EXTRACTED INFORMATION START
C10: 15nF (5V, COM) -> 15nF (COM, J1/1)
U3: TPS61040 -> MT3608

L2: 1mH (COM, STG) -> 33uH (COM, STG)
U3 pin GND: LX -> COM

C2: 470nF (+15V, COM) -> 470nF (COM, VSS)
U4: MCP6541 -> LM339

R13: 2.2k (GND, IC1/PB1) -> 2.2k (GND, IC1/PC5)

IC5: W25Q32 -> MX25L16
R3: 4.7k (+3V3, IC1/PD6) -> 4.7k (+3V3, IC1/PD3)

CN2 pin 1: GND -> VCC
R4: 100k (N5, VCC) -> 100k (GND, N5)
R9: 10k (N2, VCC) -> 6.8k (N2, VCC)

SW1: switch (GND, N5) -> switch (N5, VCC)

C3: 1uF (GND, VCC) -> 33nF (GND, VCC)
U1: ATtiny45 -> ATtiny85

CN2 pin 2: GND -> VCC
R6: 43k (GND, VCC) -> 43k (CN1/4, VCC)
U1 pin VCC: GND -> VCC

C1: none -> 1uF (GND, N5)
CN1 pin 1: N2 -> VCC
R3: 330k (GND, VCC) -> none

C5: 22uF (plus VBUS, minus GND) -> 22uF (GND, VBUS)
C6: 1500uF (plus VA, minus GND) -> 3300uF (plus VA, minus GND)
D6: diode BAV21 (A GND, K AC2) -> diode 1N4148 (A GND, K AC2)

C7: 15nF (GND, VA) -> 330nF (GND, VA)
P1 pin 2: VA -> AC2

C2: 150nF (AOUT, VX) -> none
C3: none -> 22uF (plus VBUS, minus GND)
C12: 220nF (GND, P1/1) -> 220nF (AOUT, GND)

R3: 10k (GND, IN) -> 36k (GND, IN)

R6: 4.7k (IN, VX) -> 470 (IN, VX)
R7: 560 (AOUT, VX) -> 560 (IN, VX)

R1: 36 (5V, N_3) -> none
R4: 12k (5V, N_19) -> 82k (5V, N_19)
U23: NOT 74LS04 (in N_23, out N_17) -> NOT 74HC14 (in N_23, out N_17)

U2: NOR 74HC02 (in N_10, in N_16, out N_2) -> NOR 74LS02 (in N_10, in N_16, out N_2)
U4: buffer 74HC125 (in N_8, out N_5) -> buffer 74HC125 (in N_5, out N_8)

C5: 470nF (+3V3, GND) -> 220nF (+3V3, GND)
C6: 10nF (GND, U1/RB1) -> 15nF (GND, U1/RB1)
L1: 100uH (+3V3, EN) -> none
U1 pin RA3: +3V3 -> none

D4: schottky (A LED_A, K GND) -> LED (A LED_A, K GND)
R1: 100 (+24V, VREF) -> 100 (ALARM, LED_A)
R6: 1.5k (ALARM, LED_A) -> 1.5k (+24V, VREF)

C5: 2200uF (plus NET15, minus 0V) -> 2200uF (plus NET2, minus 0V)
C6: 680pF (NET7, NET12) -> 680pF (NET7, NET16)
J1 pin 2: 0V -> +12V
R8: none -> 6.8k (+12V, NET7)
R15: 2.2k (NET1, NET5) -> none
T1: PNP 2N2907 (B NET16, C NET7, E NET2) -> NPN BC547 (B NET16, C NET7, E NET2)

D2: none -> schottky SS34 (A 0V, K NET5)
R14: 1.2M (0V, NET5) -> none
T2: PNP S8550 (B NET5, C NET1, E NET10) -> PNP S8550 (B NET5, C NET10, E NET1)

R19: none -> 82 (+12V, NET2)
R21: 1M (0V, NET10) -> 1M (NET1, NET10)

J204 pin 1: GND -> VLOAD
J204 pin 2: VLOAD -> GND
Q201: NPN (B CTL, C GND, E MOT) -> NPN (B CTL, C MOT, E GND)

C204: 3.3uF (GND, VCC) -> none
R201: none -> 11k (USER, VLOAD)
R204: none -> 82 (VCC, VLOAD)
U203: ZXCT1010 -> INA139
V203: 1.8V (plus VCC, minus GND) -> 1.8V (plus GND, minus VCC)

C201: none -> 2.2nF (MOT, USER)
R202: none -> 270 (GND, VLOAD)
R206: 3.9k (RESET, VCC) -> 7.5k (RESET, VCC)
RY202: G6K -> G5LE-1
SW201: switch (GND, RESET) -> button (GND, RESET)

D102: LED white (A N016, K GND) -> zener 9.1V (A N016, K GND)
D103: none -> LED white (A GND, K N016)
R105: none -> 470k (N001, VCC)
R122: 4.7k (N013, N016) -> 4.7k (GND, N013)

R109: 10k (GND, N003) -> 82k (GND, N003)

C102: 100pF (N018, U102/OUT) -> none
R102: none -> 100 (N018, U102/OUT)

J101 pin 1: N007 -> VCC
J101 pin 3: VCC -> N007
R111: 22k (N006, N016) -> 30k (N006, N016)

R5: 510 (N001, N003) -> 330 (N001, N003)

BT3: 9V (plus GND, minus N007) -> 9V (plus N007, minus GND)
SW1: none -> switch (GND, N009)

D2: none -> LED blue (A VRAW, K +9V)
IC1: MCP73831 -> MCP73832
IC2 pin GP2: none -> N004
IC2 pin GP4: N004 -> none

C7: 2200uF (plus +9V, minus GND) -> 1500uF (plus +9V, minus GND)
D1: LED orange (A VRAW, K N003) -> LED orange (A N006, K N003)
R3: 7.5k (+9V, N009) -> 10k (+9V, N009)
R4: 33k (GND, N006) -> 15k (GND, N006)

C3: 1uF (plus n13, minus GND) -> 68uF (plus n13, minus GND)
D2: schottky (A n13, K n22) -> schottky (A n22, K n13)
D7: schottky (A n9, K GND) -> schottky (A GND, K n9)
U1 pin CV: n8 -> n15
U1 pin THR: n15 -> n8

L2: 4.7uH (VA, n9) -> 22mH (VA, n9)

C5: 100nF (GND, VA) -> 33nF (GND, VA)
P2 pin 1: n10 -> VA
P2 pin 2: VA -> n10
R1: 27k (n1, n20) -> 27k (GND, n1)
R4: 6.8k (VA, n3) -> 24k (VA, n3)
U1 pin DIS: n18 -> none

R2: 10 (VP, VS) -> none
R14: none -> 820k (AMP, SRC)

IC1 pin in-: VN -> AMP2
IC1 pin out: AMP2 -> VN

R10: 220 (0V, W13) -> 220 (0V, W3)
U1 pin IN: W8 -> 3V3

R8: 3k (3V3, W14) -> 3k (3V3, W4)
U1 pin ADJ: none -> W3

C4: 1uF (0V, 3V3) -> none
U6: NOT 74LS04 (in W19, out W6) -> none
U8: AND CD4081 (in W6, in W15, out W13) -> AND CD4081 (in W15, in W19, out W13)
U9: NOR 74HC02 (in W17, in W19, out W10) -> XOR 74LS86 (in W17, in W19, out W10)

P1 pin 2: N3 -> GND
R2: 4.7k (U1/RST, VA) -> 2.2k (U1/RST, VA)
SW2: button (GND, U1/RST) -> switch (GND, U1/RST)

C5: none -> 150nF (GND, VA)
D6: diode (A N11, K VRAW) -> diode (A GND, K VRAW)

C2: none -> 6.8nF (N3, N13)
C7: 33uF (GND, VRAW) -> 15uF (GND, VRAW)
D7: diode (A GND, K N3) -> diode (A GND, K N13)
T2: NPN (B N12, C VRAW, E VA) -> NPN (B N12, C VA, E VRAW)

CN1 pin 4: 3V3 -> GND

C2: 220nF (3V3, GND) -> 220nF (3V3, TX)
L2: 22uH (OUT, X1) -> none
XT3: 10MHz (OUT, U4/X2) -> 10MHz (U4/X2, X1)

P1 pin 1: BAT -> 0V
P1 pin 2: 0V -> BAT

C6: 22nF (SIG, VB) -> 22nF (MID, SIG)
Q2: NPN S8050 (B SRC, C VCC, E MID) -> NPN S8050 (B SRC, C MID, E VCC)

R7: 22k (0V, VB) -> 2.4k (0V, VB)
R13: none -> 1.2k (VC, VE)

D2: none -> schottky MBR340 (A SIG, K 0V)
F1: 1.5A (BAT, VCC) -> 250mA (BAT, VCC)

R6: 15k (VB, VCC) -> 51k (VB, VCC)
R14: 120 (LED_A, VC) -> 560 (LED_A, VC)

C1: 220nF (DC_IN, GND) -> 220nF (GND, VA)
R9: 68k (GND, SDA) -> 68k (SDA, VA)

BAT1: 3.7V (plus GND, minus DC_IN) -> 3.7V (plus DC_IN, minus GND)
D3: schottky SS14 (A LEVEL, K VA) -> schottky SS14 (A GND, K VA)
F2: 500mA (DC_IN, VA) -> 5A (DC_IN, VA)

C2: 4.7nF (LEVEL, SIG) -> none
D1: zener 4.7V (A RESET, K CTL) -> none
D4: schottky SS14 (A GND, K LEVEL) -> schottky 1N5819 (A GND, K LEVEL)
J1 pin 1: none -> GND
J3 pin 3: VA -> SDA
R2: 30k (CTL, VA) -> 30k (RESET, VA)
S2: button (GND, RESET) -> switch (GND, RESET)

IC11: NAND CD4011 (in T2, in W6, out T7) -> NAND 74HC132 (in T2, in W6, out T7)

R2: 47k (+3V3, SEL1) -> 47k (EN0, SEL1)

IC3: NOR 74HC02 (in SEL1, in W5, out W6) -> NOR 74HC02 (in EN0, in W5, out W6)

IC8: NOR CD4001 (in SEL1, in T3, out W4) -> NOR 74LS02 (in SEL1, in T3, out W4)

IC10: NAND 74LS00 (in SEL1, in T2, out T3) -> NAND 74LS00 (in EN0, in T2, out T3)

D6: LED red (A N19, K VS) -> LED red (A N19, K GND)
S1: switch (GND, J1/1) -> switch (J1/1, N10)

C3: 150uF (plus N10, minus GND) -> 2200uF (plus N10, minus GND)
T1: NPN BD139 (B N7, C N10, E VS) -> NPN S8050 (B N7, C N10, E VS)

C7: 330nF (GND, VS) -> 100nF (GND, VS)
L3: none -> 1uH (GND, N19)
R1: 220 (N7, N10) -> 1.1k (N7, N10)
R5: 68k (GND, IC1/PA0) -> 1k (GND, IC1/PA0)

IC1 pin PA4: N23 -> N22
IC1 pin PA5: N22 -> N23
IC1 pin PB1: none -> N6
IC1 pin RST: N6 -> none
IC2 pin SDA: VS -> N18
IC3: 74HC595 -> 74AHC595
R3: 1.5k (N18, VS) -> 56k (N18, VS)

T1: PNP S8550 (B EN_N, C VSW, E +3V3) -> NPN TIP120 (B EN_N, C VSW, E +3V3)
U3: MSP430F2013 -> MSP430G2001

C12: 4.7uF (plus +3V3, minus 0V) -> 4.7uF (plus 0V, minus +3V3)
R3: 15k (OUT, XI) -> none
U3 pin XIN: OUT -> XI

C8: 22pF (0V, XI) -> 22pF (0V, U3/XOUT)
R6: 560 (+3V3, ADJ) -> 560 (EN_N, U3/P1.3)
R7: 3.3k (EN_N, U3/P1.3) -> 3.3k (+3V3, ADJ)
EXTRACTED INFORMATION END
- [EXERCISE BRIEF]
Please transcribe the data above without changes, from its first line to its "U23: NOT 74LS04" line, and leave out anything past that.

- [PROBLEM SOLUTION]
C10: 15nF (5V, COM) -> 15nF (COM, J1/1)
U3: TPS61040 -> MT3608

L2: 1mH (COM, STG) -> 33uH (COM, STG)
U3 pin GND: LX -> COM

C2: 470nF (+15V, COM) -> 470nF (COM, VSS)
U4: MCP6541 -> LM339

R13: 2.2k (GND, IC1/PB1) -> 2.2k (GND, IC1/PC5)

IC5: W25Q32 -> MX25L16
R3: 4.7k (+3V3, IC1/PD6) -> 4.7k (+3V3, IC1/PD3)

CN2 pin 1: GND -> VCC
R4: 100k (N5, VCC) -> 100k (GND, N5)
R9: 10k (N2, VCC) -> 6.8k (N2, VCC)

SW1: switch (GND, N5) -> switch (N5, VCC)

C3: 1uF (GND, VCC) -> 33nF (GND, VCC)
U1: ATtiny45 -> ATtiny85

CN2 pin 2: GND -> VCC
R6: 43k (GND, VCC) -> 43k (CN1/4, VCC)
U1 pin VCC: GND -> VCC

C1: none -> 1uF (GND, N5)
CN1 pin 1: N2 -> VCC
R3: 330k (GND, VCC) -> none

C5: 22uF (plus VBUS, minus GND) -> 22uF (GND, VBUS)
C6: 1500uF (plus VA, minus GND) -> 3300uF (plus VA, minus GND)
D6: diode BAV21 (A GND, K AC2) -> diode 1N4148 (A GND, K AC2)

C7: 15nF (GND, VA) -> 330nF (GND, VA)
P1 pin 2: VA -> AC2

C2: 150nF (AOUT, VX) -> none
C3: none -> 22uF (plus VBUS, minus GND)
C12: 220nF (GND, P1/1) -> 220nF (AOUT, GND)

R3: 10k (GND, IN) -> 36k (GND, IN)

R6: 4.7k (IN, VX) -> 470 (IN, VX)
R7: 560 (AOUT, VX) -> 560 (IN, VX)

R1: 36 (5V, N_3) -> none
R4: 12k (5V, N_19) -> 82k (5V, N_19)
U23: NOT 74LS04 (in N_23, out N_17) -> NOT 74HC14 (in N_23, out N_17)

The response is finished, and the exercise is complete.